Work to be completed:
From the first line to the last, retype the records exactly and skip the pictures.

*** Opening of Data excerpts ***

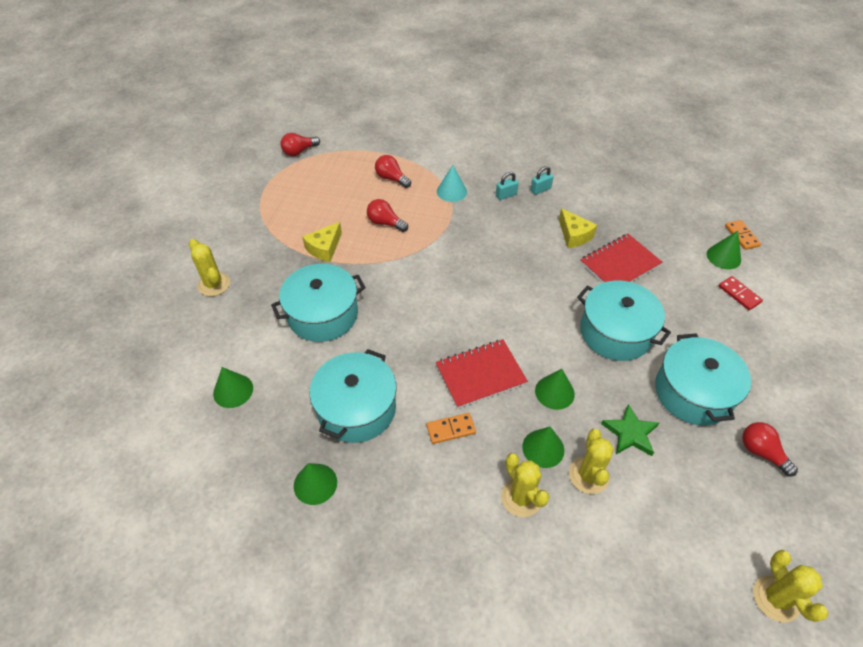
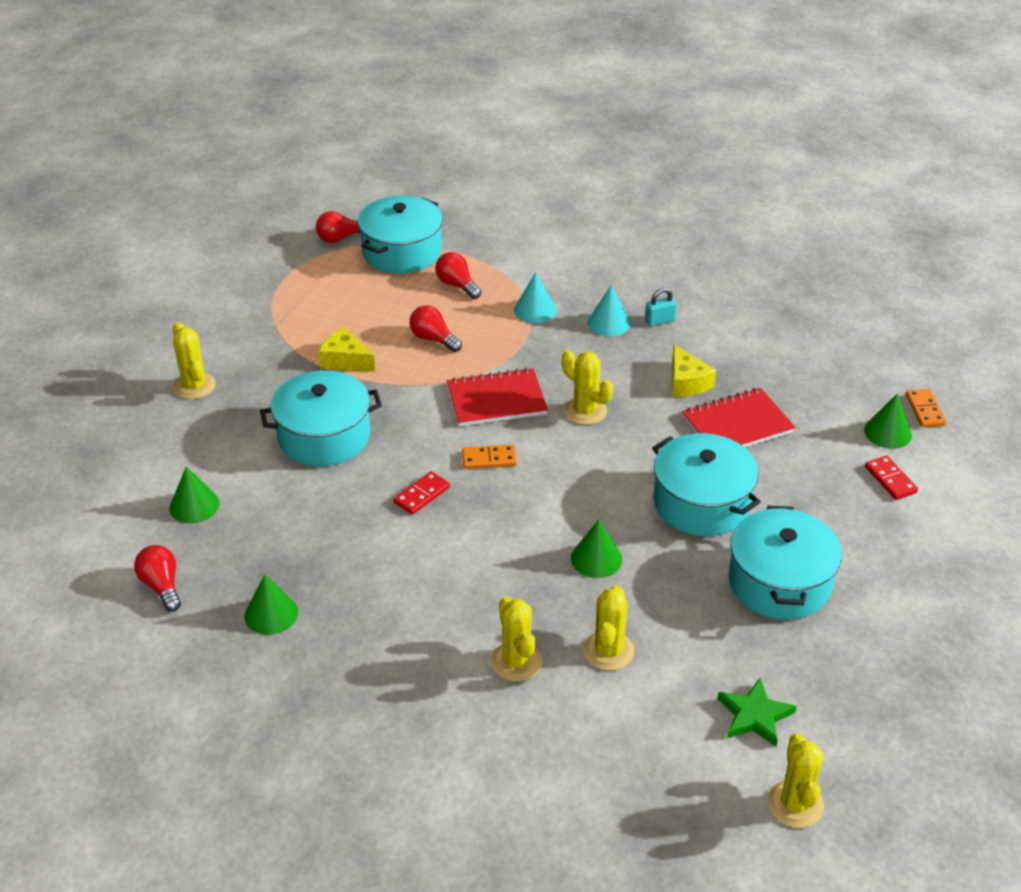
camera: 10 degrees right, 10 degrees down
(324, 248) = (345, 360): yellow cheese -> yellow cheese turned 75 degrees clockwise
(356, 408) = (340, 544): turquoise pot -> turquoise pot (402, 252)
(409, 355) = (422, 495): none -> red domino
(451, 429) = (451, 581): orange domino -> orange domino (489, 459)
(480, 374) = (507, 527): red notebook -> red notebook (496, 400)
(506, 195) = (609, 323): turquoise padlock -> turquoise cone
(510, 267) = (585, 411): none -> yellow cactus
(543, 448) = (561, 616): green cone -> none
(630, 433) = (678, 615): green star -> green star (755, 715)
(761, 452) = (842, 658): red light bulb -> red light bulb (162, 586)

*** Close of Data excerpts ***

Solution for this problem:
camera: 10 degrees right, 10 degrees down
(324, 248) = (345, 360): yellow cheese -> yellow cheese turned 75 degrees clockwise
(356, 408) = (340, 544): turquoise pot -> turquoise pot (402, 252)
(409, 355) = (422, 495): none -> red domino
(451, 429) = (451, 581): orange domino -> orange domino (489, 459)
(480, 374) = (507, 527): red notebook -> red notebook (496, 400)
(506, 195) = (609, 323): turquoise padlock -> turquoise cone
(510, 267) = (585, 411): none -> yellow cactus
(543, 448) = (561, 616): green cone -> none
(630, 433) = (678, 615): green star -> green star (755, 715)
(761, 452) = (842, 658): red light bulb -> red light bulb (162, 586)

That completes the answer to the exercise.